» **To do**: Your answer must be an exact copy of the records below, with every picture left out.

*** Data supplied Section Begins ***

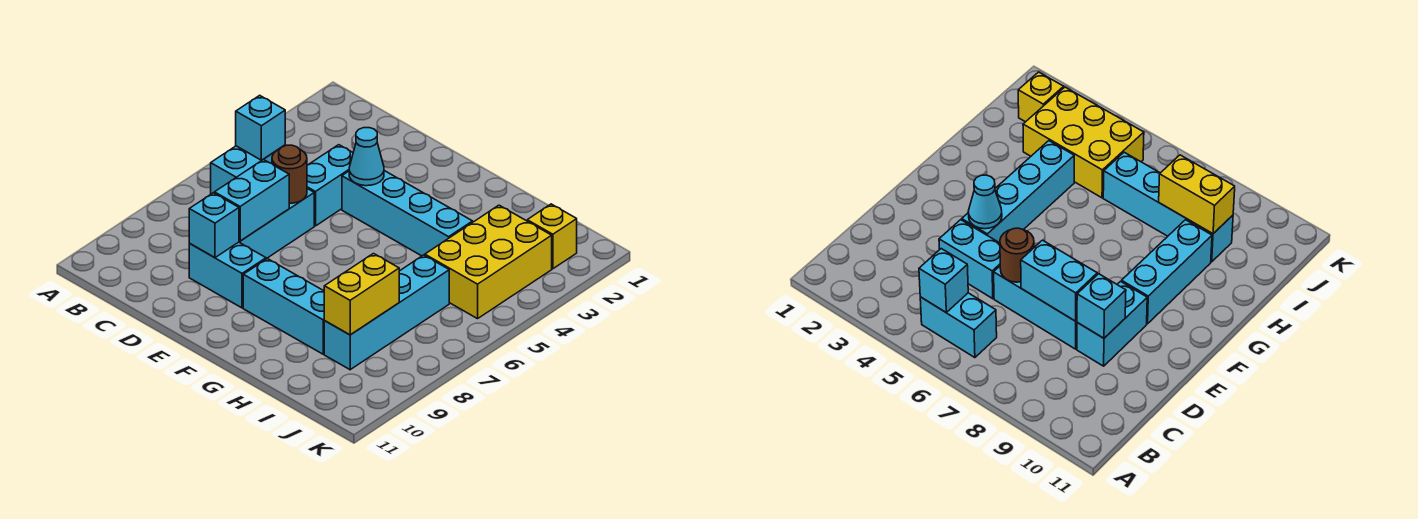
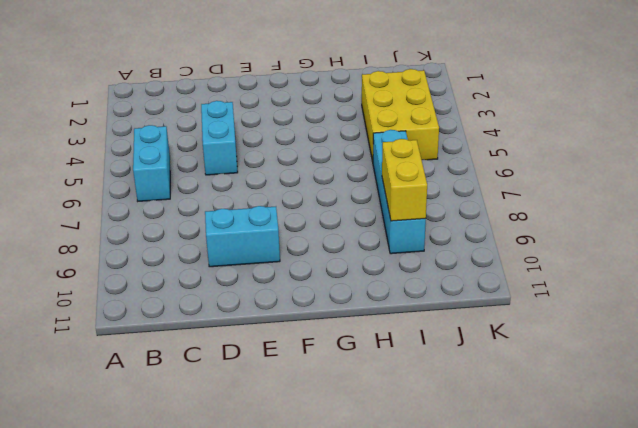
none -> cyan brick D6:D8 level 1
none -> cyan brick E4:H4 level 1
none -> cyan brick F9:H9 level 1

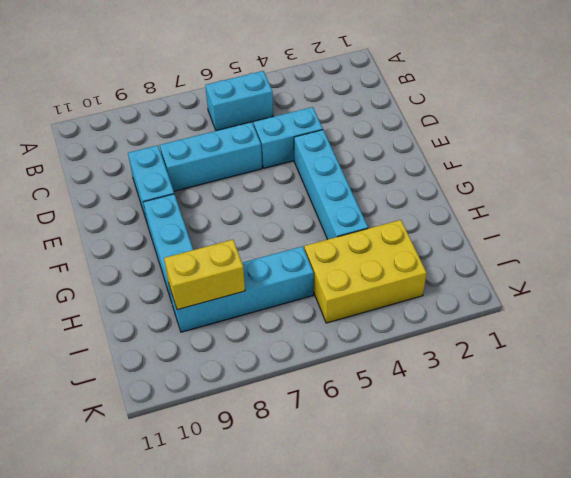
none -> yellow brick J2 level 1
none -> cyan brick B5 level 2
none -> brown round brick D6 level 2

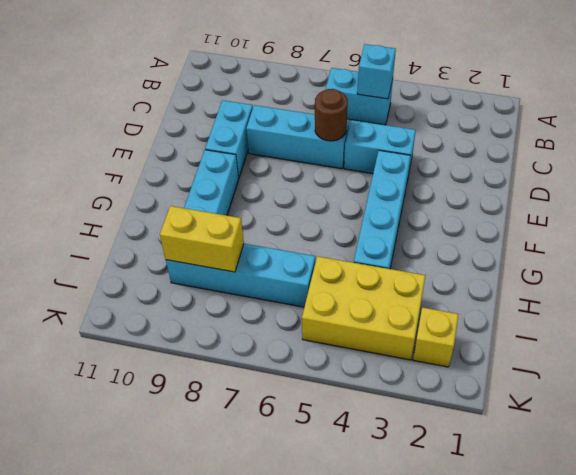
none -> cyan brick D7:D8 level 2
none -> cyan brick D9 level 2
none -> cyan cone E4 level 2

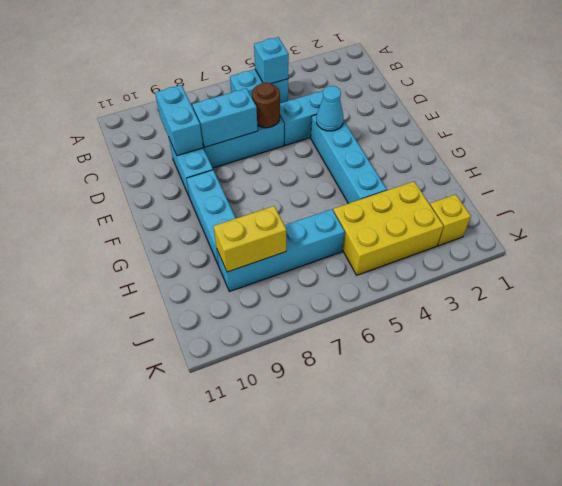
cyan brick C9:D9 level 2 -> cyan brick D9 level 2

*** Data supplied Section Ends ***

» **Exercise response**:
none -> cyan brick D6:D8 level 1
none -> cyan brick E4:H4 level 1
none -> cyan brick F9:H9 level 1

none -> yellow brick J2 level 1
none -> cyan brick B5 level 2
none -> brown round brick D6 level 2

none -> cyan brick D7:D8 level 2
none -> cyan brick D9 level 2
none -> cyan cone E4 level 2

cyan brick C9:D9 level 2 -> cyan brick D9 level 2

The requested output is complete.